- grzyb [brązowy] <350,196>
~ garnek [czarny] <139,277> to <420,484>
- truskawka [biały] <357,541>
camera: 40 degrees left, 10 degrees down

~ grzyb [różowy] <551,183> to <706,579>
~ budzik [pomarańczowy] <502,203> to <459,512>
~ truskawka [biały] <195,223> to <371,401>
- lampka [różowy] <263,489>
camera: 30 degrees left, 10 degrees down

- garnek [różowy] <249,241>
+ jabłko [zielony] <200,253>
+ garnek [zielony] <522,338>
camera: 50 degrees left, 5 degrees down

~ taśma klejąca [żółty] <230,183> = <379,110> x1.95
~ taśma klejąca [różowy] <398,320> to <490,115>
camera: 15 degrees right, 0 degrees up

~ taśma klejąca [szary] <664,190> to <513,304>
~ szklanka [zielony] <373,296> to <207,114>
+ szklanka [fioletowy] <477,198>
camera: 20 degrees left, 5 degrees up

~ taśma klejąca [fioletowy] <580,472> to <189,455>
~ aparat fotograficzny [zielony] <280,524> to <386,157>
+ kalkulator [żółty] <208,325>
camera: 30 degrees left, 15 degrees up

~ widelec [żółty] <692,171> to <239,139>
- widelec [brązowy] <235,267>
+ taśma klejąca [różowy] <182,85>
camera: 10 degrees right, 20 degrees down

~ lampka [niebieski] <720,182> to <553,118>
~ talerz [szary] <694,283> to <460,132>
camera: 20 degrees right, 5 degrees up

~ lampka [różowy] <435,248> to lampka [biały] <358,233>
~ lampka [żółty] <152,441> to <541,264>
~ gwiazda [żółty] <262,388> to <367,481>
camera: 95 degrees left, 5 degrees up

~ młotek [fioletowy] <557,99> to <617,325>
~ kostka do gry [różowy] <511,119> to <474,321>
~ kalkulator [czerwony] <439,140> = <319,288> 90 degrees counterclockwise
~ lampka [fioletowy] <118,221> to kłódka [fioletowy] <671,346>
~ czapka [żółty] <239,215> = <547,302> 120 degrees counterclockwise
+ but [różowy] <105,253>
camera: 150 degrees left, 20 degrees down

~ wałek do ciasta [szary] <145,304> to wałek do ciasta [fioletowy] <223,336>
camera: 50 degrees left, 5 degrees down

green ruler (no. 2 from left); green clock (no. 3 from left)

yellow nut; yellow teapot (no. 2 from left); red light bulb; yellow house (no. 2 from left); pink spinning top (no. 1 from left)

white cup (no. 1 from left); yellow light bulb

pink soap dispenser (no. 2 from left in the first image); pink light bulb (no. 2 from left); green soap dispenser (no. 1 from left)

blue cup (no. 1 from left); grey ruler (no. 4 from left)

■ **Activity**
Exactly reproduce every record.

■ **Reply to the exercise**
- grzyb [brązowy] <350,196>
~ garnek [czarny] <139,277> to <420,484>
- truskawka [biały] <357,541>
camera: 40 degrees left, 10 degrees down

~ grzyb [różowy] <551,183> to <706,579>
~ budzik [pomarańczowy] <502,203> to <459,512>
~ truskawka [biały] <195,223> to <371,401>
- lampka [różowy] <263,489>
camera: 30 degrees left, 10 degrees down

- garnek [różowy] <249,241>
+ jabłko [zielony] <200,253>
+ garnek [zielony] <522,338>
camera: 50 degrees left, 5 degrees down

~ taśma klejąca [żółty] <230,183> = <379,110> x1.95
~ taśma klejąca [różowy] <398,320> to <490,115>
camera: 15 degrees right, 0 degrees up

~ taśma klejąca [szary] <664,190> to <513,304>
~ szklanka [zielony] <373,296> to <207,114>
+ szklanka [fioletowy] <477,198>
camera: 20 degrees left, 5 degrees up

~ taśma klejąca [fioletowy] <580,472> to <189,455>
~ aparat fotograficzny [zielony] <280,524> to <386,157>
+ kalkulator [żółty] <208,325>
camera: 30 degrees left, 15 degrees up

~ widelec [żółty] <692,171> to <239,139>
- widelec [brązowy] <235,267>
+ taśma klejąca [różowy] <182,85>
camera: 10 degrees right, 20 degrees down

~ lampka [niebieski] <720,182> to <553,118>
~ talerz [szary] <694,283> to <460,132>
camera: 20 degrees right, 5 degrees up

~ lampka [różowy] <435,248> to lampka [biały] <358,233>
~ lampka [żółty] <152,441> to <541,264>
~ gwiazda [żółty] <262,388> to <367,481>
camera: 95 degrees left, 5 degrees up

~ młotek [fioletowy] <557,99> to <617,325>
~ kostka do gry [różowy] <511,119> to <474,321>
~ kalkulator [czerwony] <439,140> = <319,288> 90 degrees counterclockwise
~ lampka [fioletowy] <118,221> to kłódka [fioletowy] <671,346>
~ czapka [żółty] <239,215> = <547,302> 120 degrees counterclockwise
+ but [różowy] <105,253>
camera: 150 degrees left, 20 degrees down

~ wałek do ciasta [szary] <145,304> to wałek do ciasta [fioletowy] <223,336>
camera: 50 degrees left, 5 degrees down

green ruler (no. 2 from left); green clock (no. 3 from left)

yellow nut; yellow teapot (no. 2 from left); red light bulb; yellow house (no. 2 from left); pink spinning top (no. 1 from left)

white cup (no. 1 from left); yellow light bulb

pink soap dispenser (no. 2 from left in the first image); pink light bulb (no. 2 from left); green soap dispenser (no. 1 from left)

blue cup (no. 1 from left); grey ruler (no. 4 from left)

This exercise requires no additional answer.